* _The task_: Reproduce the data below word for word, setting aside any picture it holds.

[Stored records]
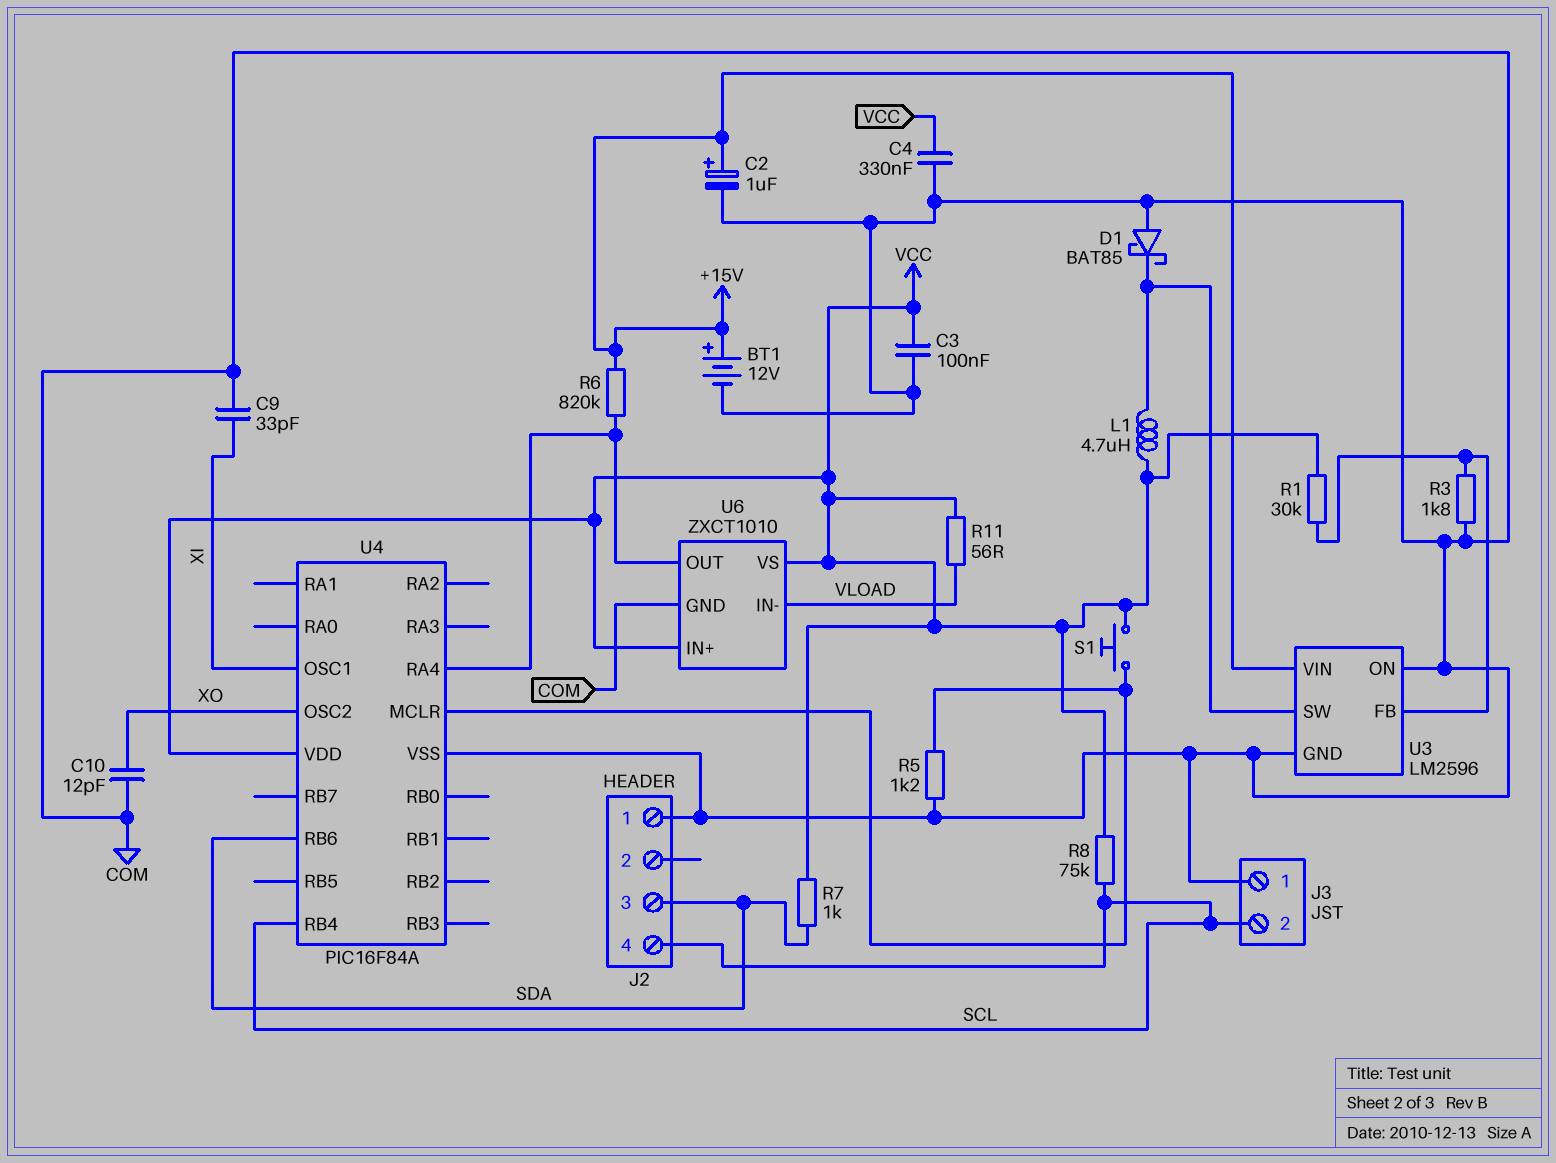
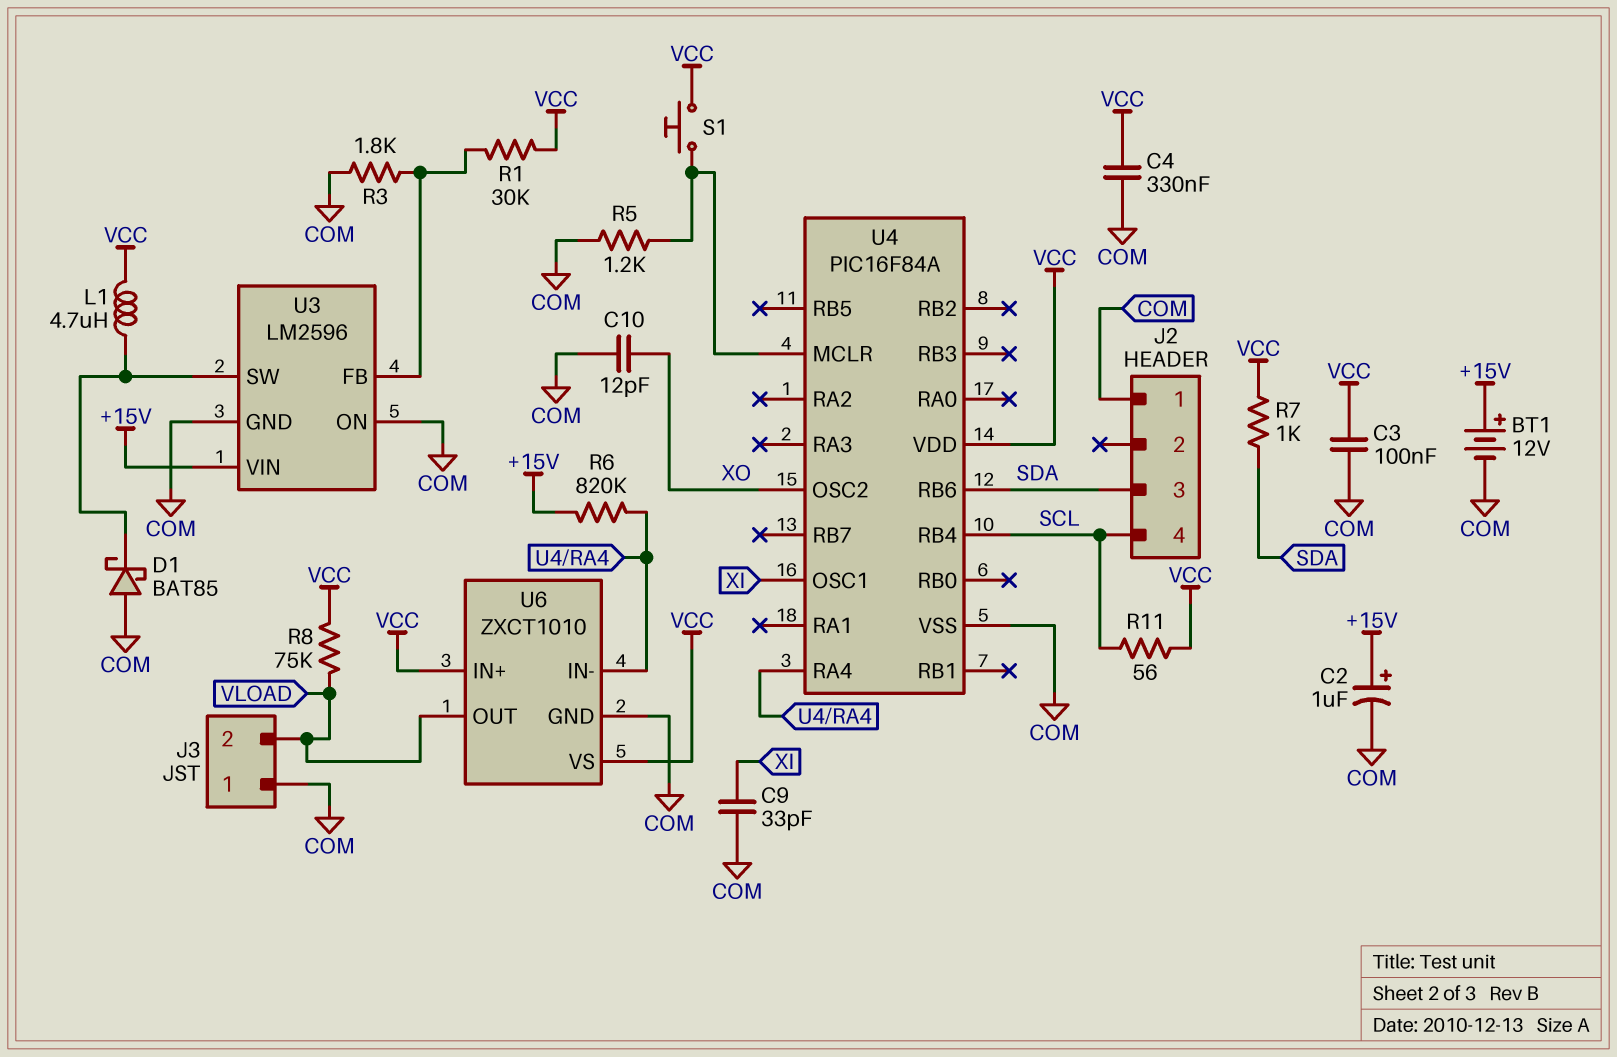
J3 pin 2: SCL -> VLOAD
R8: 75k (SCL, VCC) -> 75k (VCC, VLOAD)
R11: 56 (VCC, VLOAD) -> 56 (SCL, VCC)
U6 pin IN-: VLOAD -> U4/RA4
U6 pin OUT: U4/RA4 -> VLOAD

* _Response below_:
J3 pin 2: SCL -> VLOAD
R8: 75k (SCL, VCC) -> 75k (VCC, VLOAD)
R11: 56 (VCC, VLOAD) -> 56 (SCL, VCC)
U6 pin IN-: VLOAD -> U4/RA4
U6 pin OUT: U4/RA4 -> VLOAD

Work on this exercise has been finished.